**Work required:** Only the lines from the one containing "FAN pin SIG: A8 -> B4" through the one containing "SD pin MOSI: A7 -> A11" should be printed, exactly as they appear below, with both ends included.
*** Records to use ***
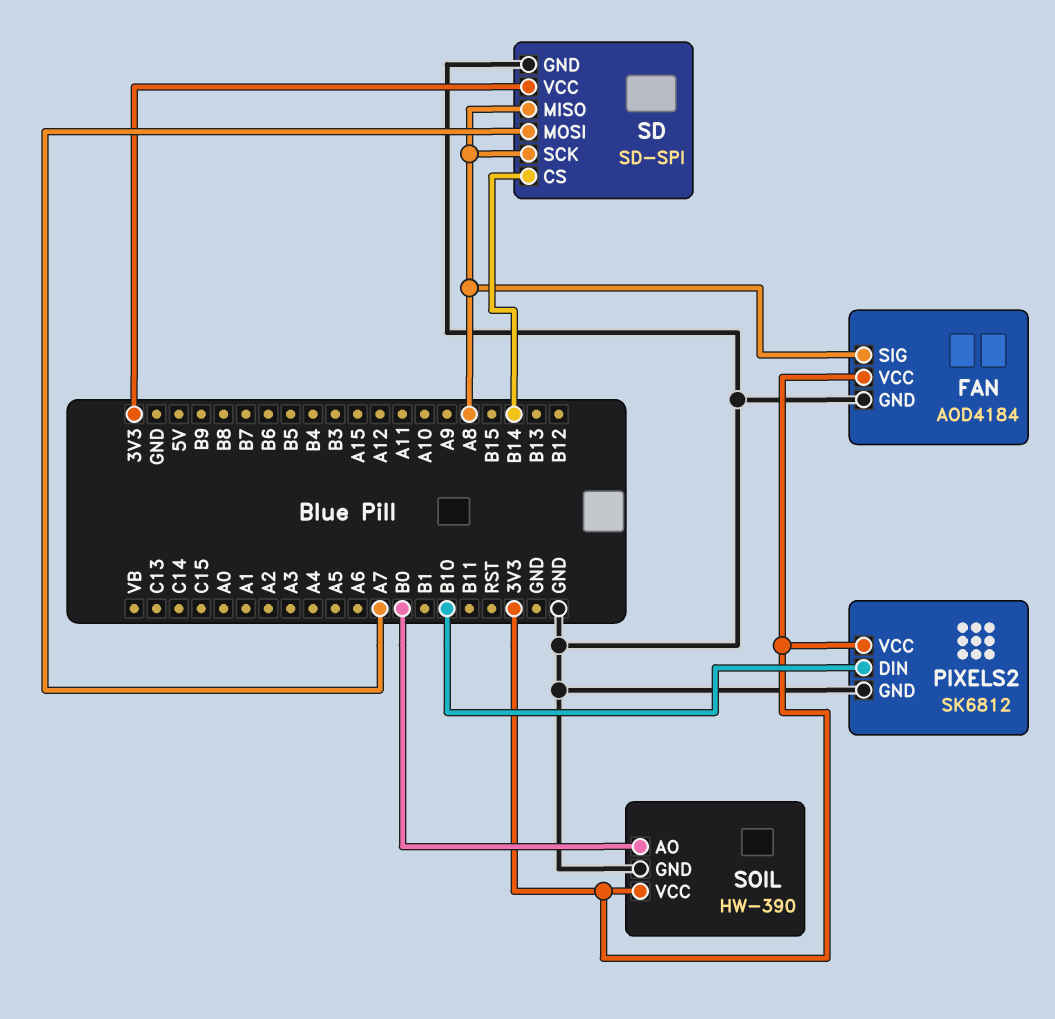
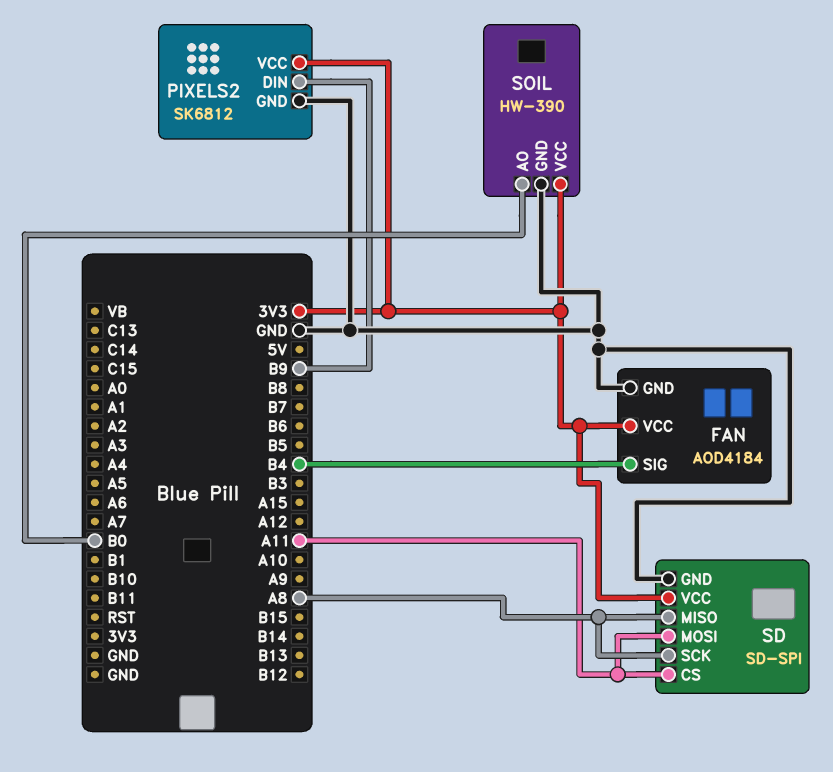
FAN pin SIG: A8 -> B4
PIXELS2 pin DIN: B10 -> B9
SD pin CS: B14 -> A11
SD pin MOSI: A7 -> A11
*** End of Records to use ***
*** Records to use ***
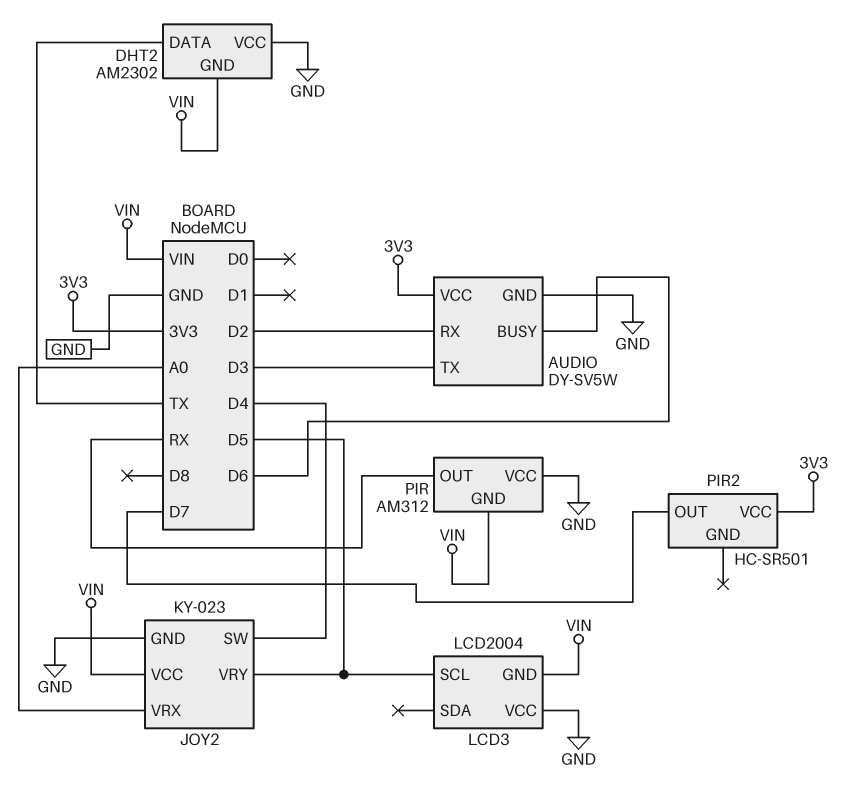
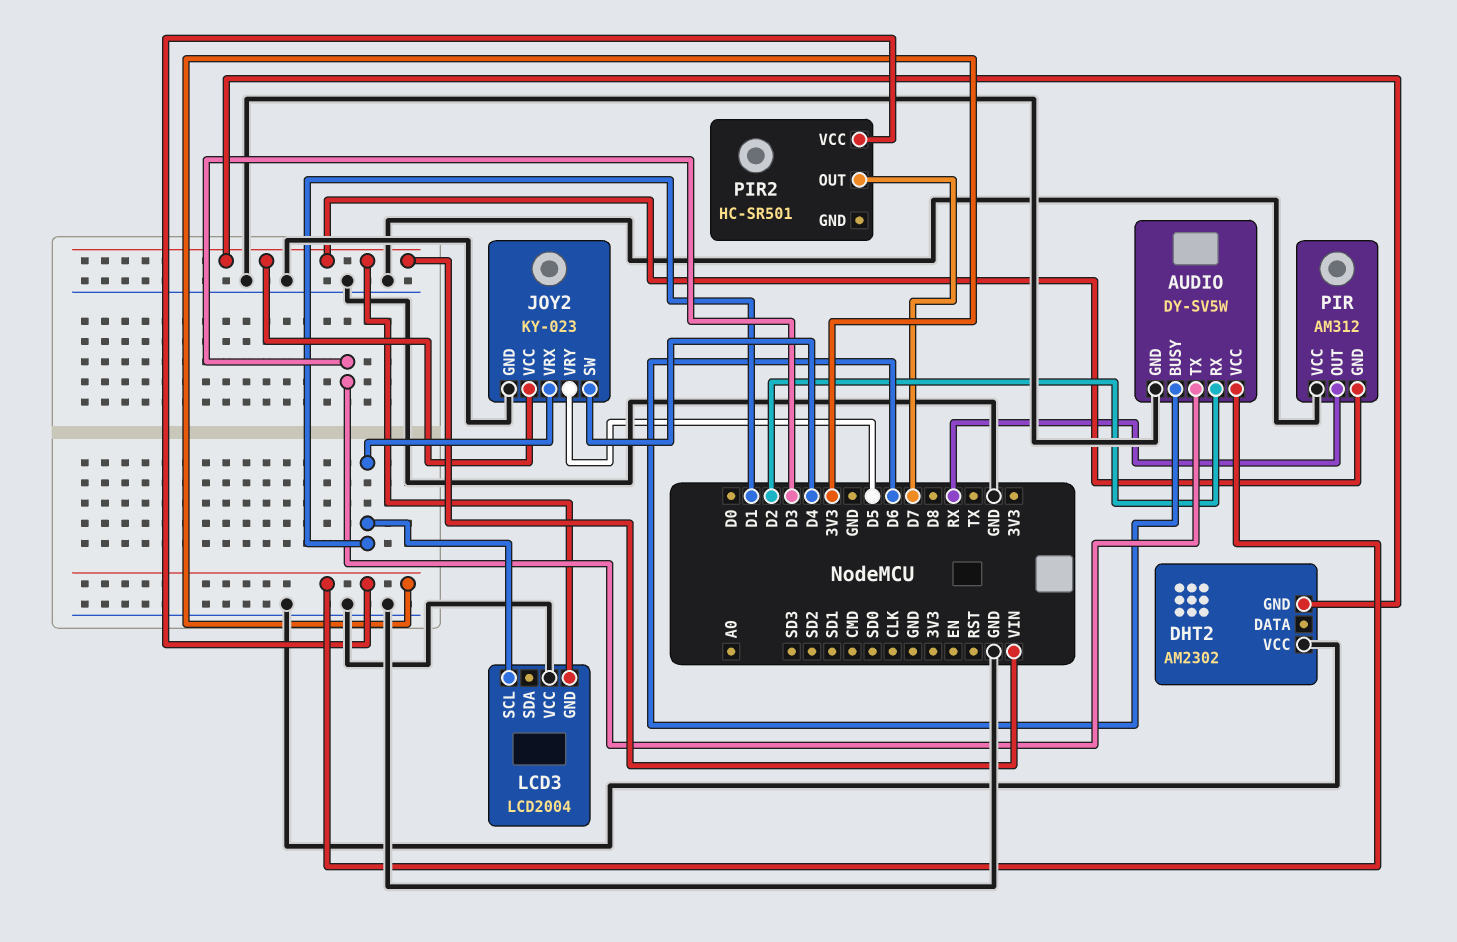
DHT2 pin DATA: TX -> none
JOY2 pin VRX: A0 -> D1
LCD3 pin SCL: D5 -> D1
*** End of Records to use ***
**Completed exercise:**
FAN pin SIG: A8 -> B4
PIXELS2 pin DIN: B10 -> B9
SD pin CS: B14 -> A11
SD pin MOSI: A7 -> A11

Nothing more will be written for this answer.